Set down the data below exactly; pictures stay out.

— Dataset records —
══════════════════════════════
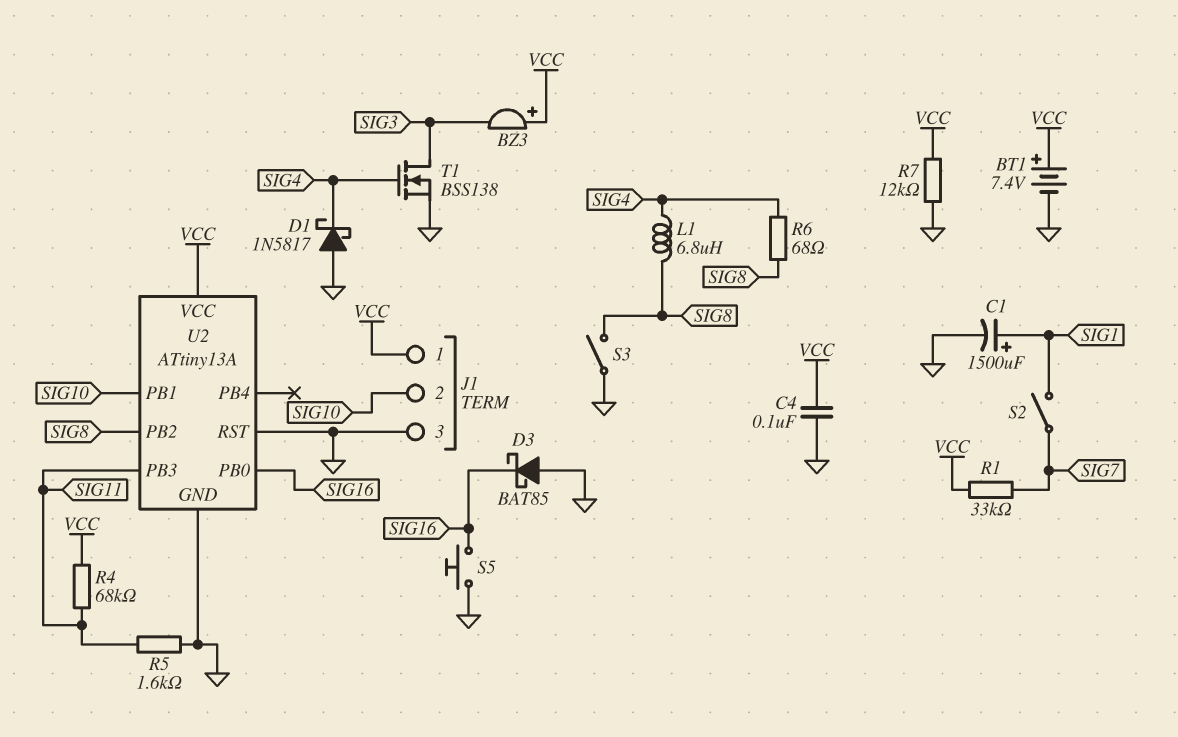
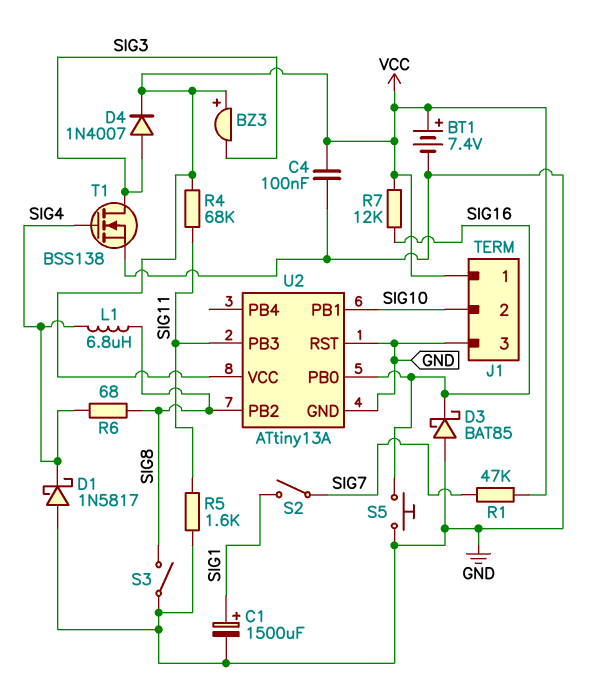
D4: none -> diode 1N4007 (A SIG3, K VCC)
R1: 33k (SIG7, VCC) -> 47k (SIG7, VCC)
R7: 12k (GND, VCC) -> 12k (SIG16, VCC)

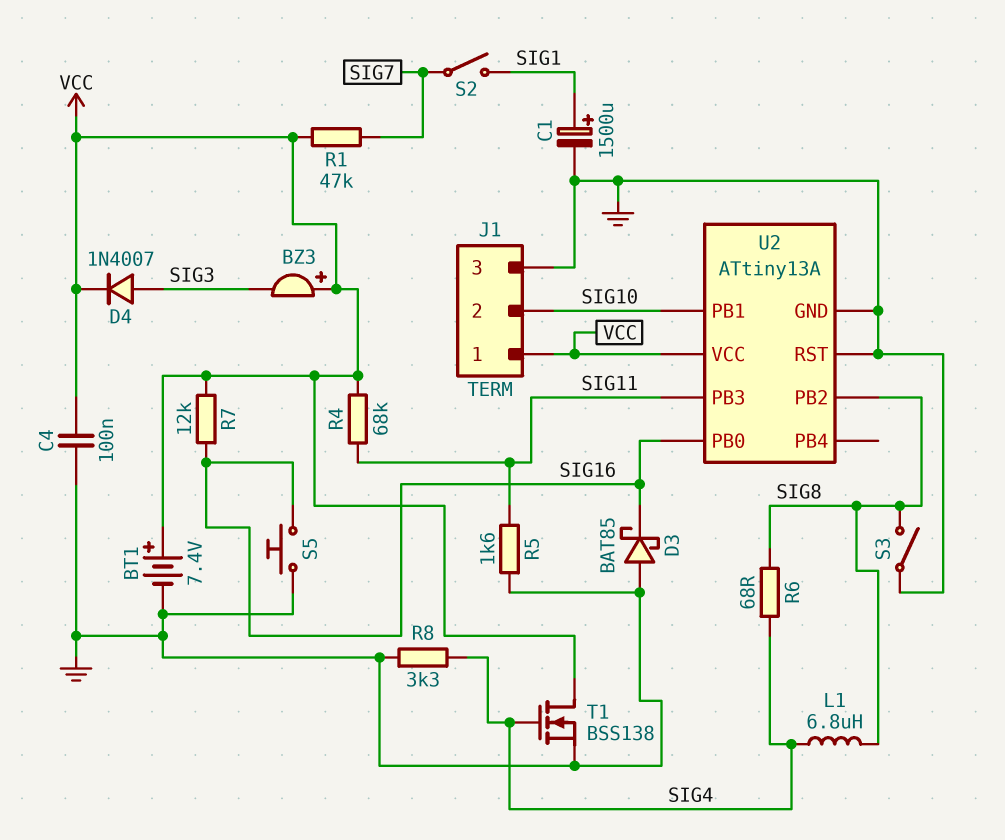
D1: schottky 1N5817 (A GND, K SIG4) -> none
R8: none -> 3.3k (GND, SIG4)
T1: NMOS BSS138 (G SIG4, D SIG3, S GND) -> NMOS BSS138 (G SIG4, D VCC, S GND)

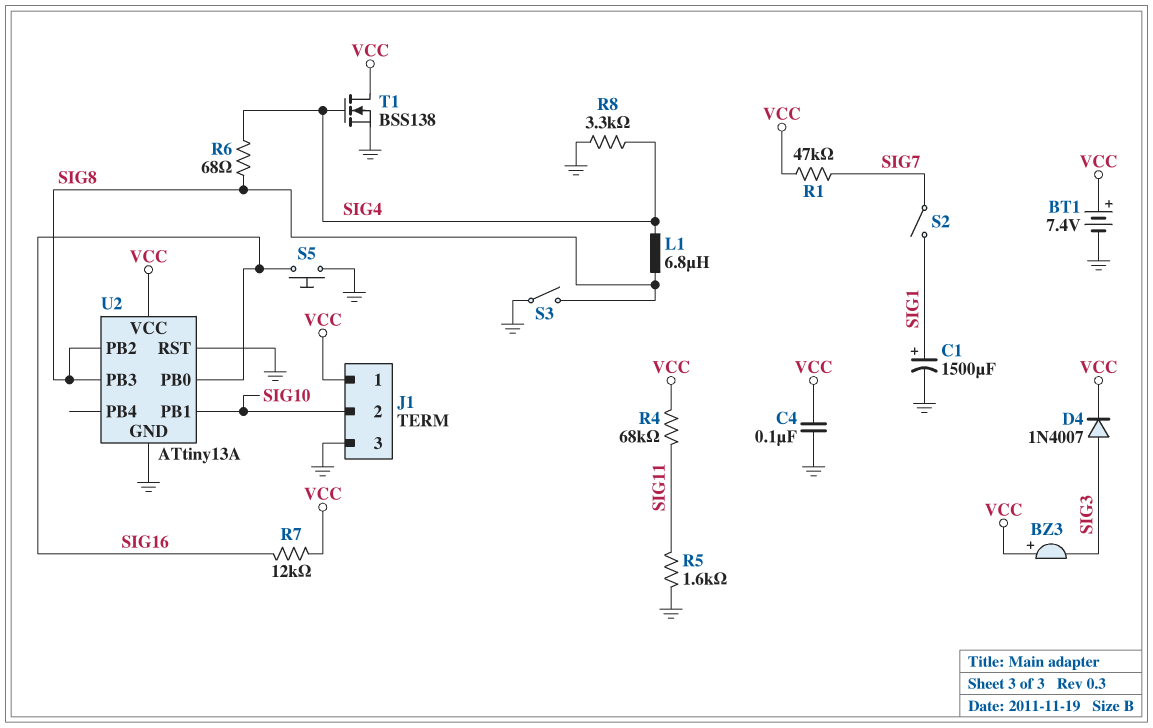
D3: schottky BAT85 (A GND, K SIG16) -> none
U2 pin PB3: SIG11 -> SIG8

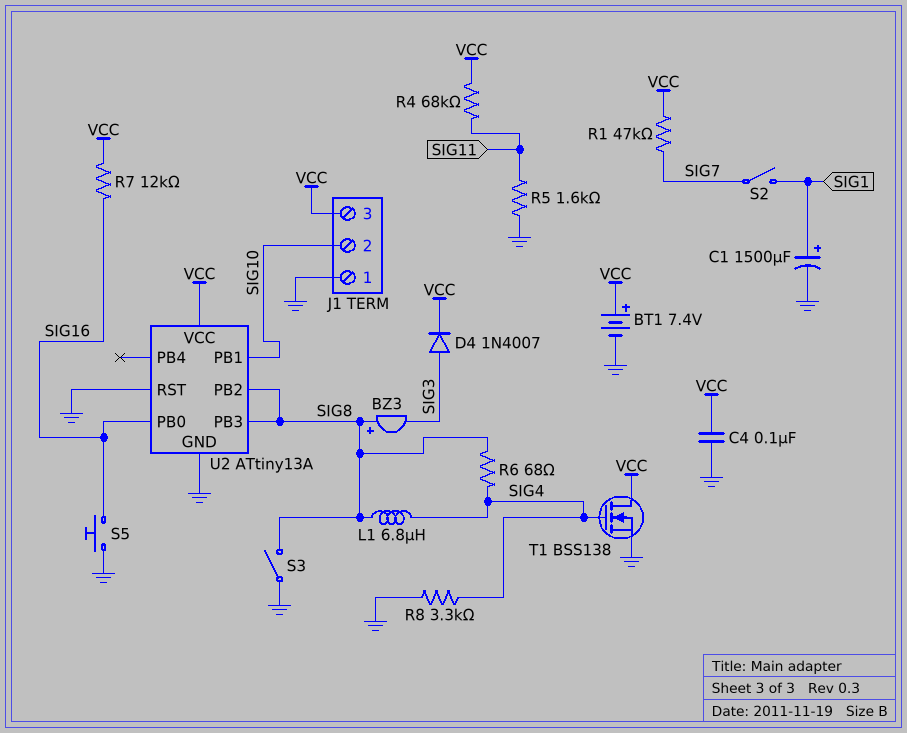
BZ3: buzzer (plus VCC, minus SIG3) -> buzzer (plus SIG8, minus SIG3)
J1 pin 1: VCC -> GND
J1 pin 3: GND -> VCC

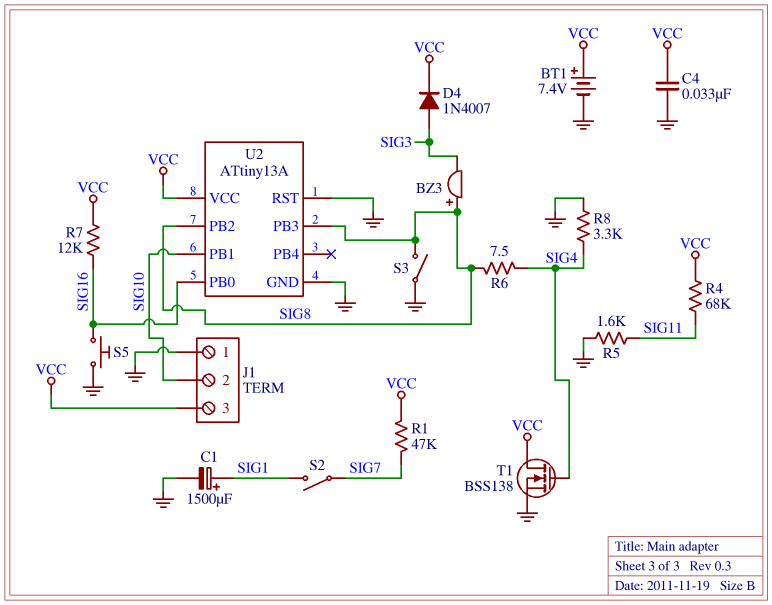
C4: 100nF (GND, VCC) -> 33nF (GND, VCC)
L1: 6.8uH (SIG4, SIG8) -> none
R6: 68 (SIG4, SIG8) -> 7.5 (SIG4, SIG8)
══════════════════════════════
— Answer below —
D4: none -> diode 1N4007 (A SIG3, K VCC)
R1: 33k (SIG7, VCC) -> 47k (SIG7, VCC)
R7: 12k (GND, VCC) -> 12k (SIG16, VCC)

D1: schottky 1N5817 (A GND, K SIG4) -> none
R8: none -> 3.3k (GND, SIG4)
T1: NMOS BSS138 (G SIG4, D SIG3, S GND) -> NMOS BSS138 (G SIG4, D VCC, S GND)

D3: schottky BAT85 (A GND, K SIG16) -> none
U2 pin PB3: SIG11 -> SIG8

BZ3: buzzer (plus VCC, minus SIG3) -> buzzer (plus SIG8, minus SIG3)
J1 pin 1: VCC -> GND
J1 pin 3: GND -> VCC

C4: 100nF (GND, VCC) -> 33nF (GND, VCC)
L1: 6.8uH (SIG4, SIG8) -> none
R6: 68 (SIG4, SIG8) -> 7.5 (SIG4, SIG8)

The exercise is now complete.